Dataset extract section start
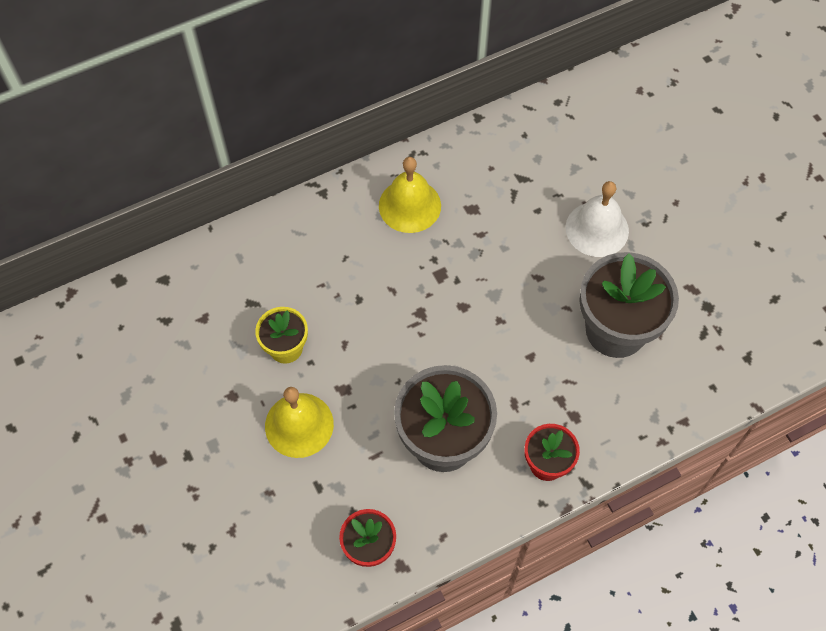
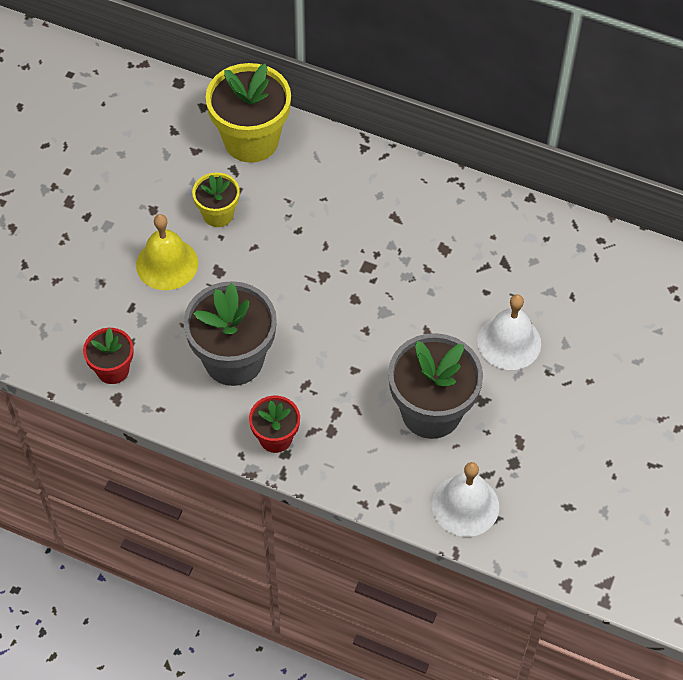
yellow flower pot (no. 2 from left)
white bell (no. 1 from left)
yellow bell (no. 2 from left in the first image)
Dataset extract section end
◆ Required work ◆
Above is a listing with pictures. Write it out exactly without them.

◆ Solution to this exercise ◆
yellow flower pot (no. 2 from left)
white bell (no. 1 from left)
yellow bell (no. 2 from left in the first image)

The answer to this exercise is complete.